Produce again, without any change, the lines running from the one with "(151, 163) = (225, 156): pink" through the final line of the data below, and only those.
----------
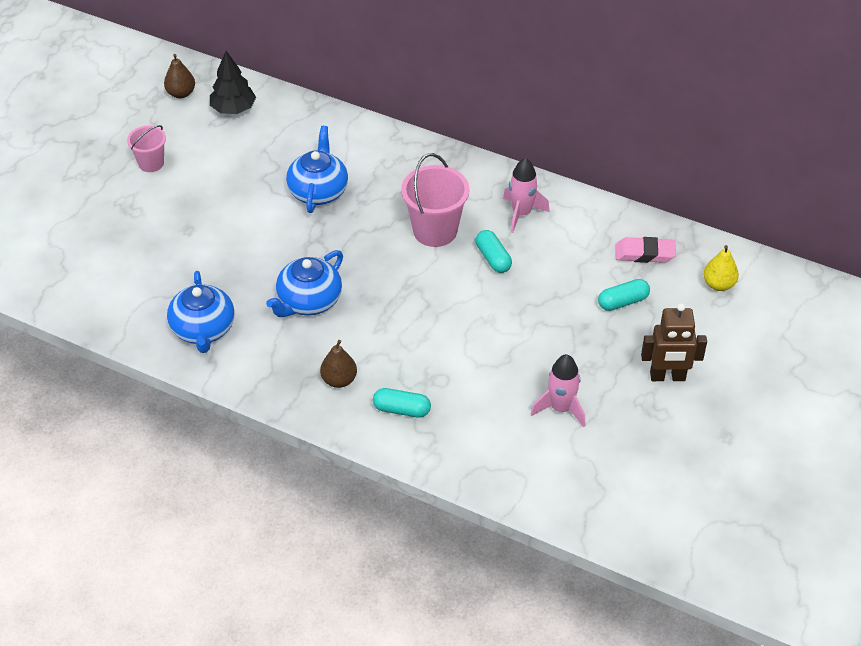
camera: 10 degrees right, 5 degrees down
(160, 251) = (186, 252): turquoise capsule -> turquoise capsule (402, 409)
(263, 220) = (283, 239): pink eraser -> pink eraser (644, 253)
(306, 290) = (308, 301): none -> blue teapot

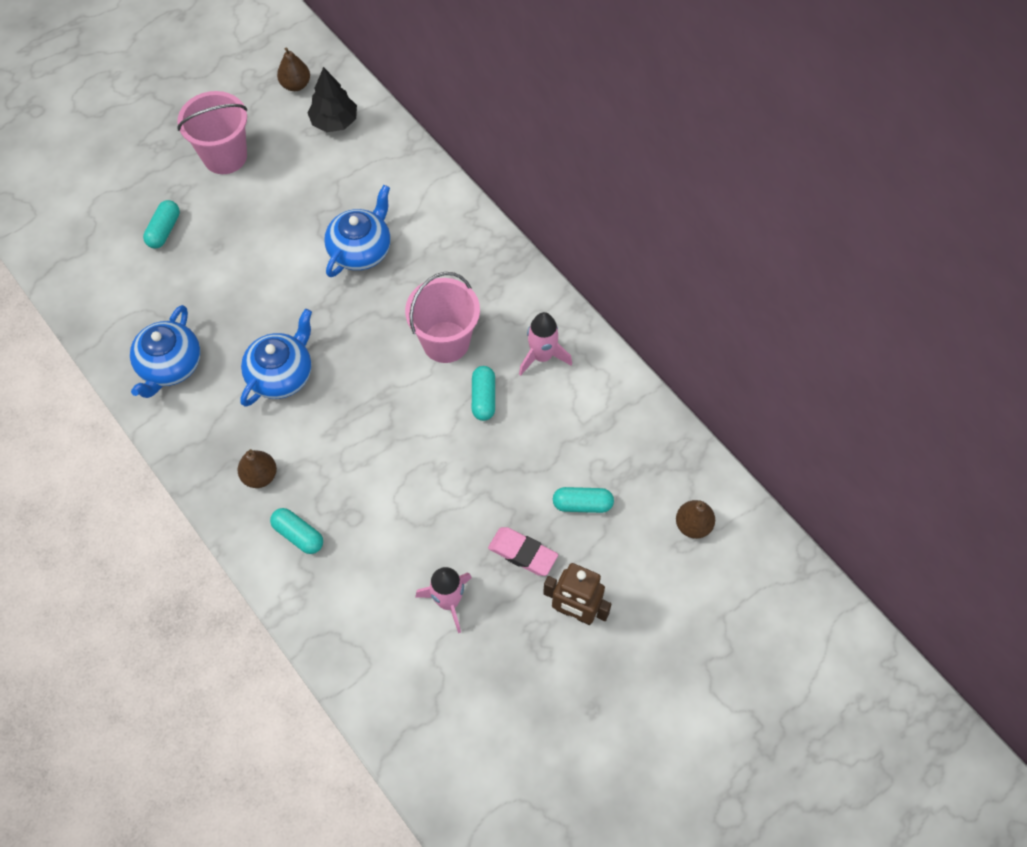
camera: 25 degrees right, 15 degrees up
(131, 234) = (164, 230): none -> turquoise capsule
(151, 163) = (225, 156): pink bucket -> pink bucket, size x1.68
(308, 301) = (281, 374): blue teapot -> blue teapot turned 150 degrees clockwise
(644, 253) = (638, 456): pink eraser -> pink eraser (522, 553)
(718, 284) = (693, 525): yellow pear -> brown pear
----------
## EXERCISE RESPONSE
(151, 163) = (225, 156): pink bucket -> pink bucket, size x1.68
(308, 301) = (281, 374): blue teapot -> blue teapot turned 150 degrees clockwise
(644, 253) = (638, 456): pink eraser -> pink eraser (522, 553)
(718, 284) = (693, 525): yellow pear -> brown pear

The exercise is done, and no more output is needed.